WHAT IS BEING ASKED:
Please copy every line of the data in which the string "whirligig" appears.

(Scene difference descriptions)

* * * * *

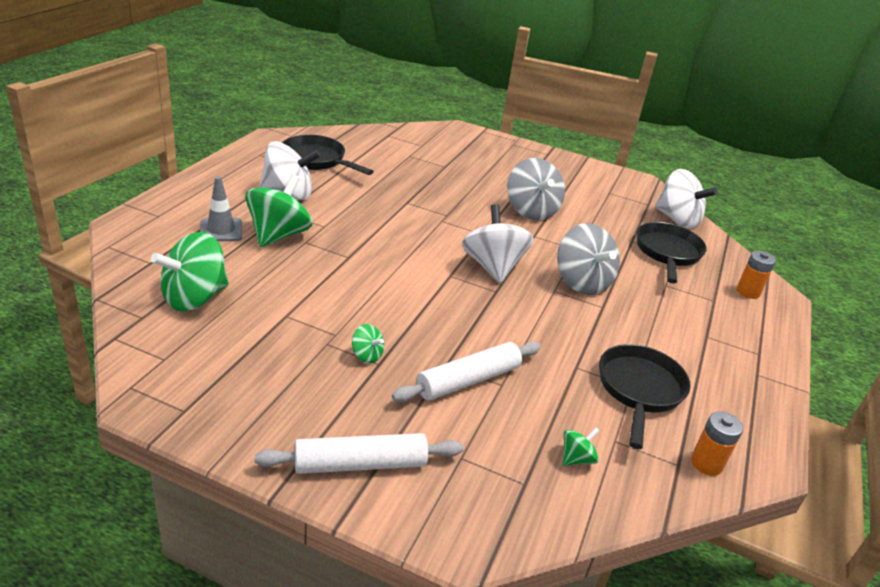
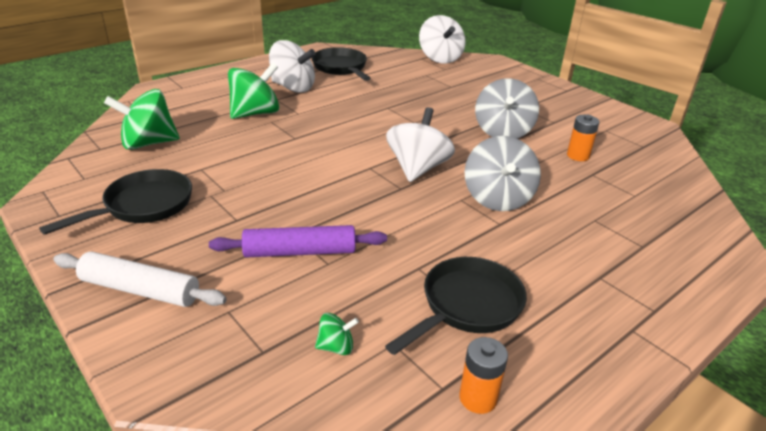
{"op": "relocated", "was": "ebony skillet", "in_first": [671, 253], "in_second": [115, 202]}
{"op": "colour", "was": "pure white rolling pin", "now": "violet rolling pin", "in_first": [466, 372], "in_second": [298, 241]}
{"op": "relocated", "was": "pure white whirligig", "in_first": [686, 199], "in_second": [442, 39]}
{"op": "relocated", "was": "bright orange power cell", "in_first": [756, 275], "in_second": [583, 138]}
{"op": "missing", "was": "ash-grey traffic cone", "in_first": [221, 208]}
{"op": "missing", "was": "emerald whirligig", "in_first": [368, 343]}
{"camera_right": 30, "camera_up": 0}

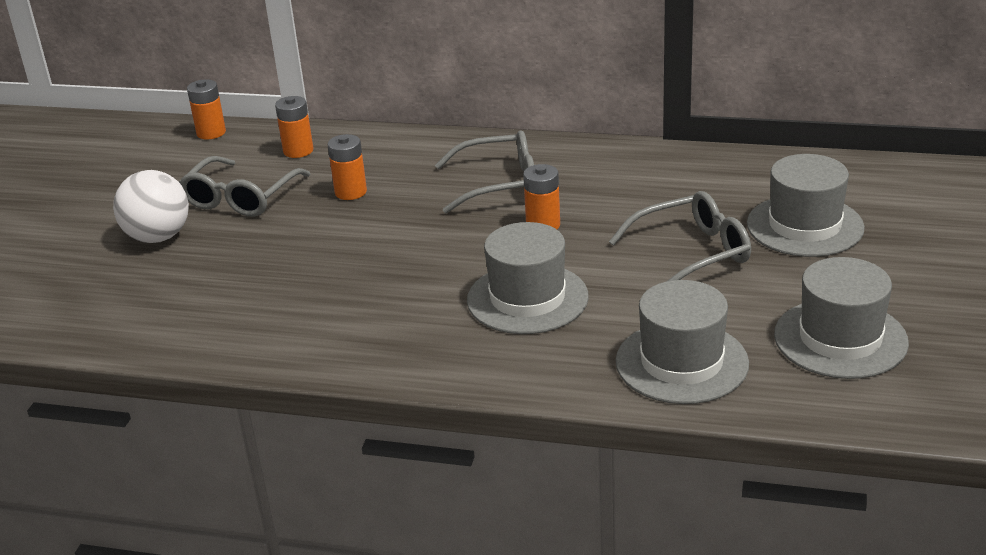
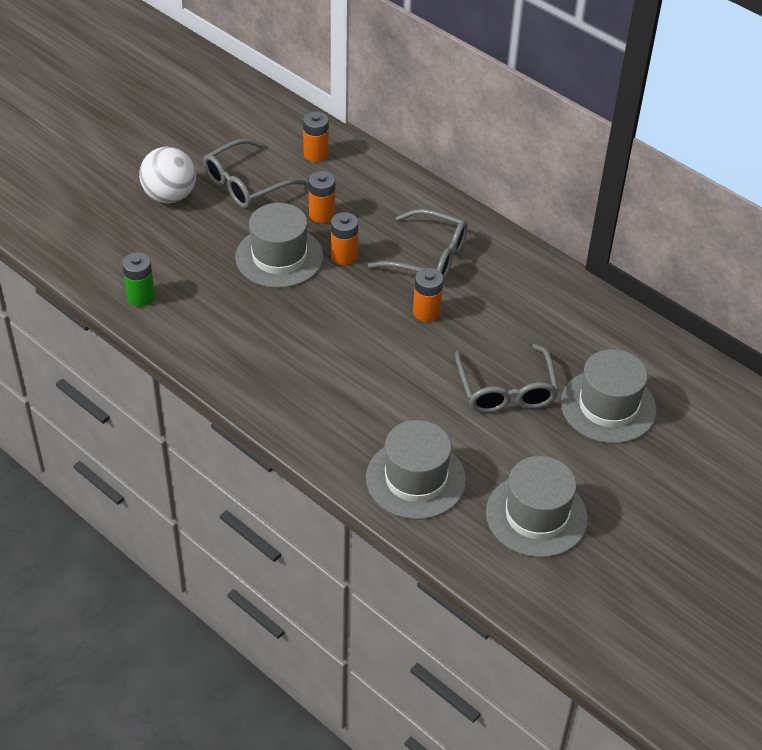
{"op": "appeared", "now": "emerald power cell", "in_second": [138, 279]}
{"op": "relocated", "was": "ash-grey hat", "in_first": [528, 278], "in_second": [279, 245]}
{"op": "relocated", "was": "bright orange power cell", "in_first": [206, 109], "in_second": [344, 238]}
{"op": "spun", "was": "ash-grey eyeglasses", "in_first": [680, 236], "in_second": [507, 378], "clockwise": 75}
{"camera_right": 25, "camera_up": 15}

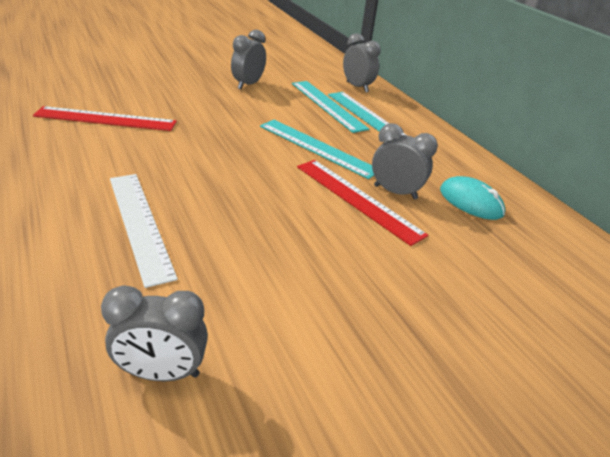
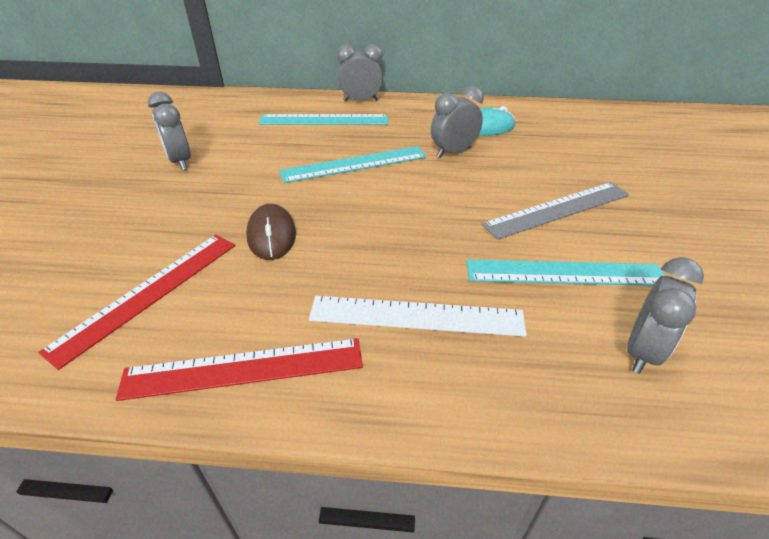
{"op": "relocated", "was": "red measuring stick", "in_first": [362, 203], "in_second": [239, 369]}
{"op": "appeared", "now": "dark brown mouse", "in_second": [271, 232]}
{"op": "relocated", "was": "ash-grey clock", "in_first": [362, 63], "in_second": [360, 72]}
{"op": "relocated", "was": "teal measuring stick", "in_first": [330, 107], "in_second": [565, 272]}
{"op": "appeared", "now": "ash-grey measuring stick", "in_second": [555, 211]}
{"camera_right": -55, "camera_up": 5}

* * * * *

THE COMPLETED TASK:
{"op": "relocated", "was": "pure white whirligig", "in_first": [686, 199], "in_second": [442, 39]}
{"op": "missing", "was": "emerald whirligig", "in_first": [368, 343]}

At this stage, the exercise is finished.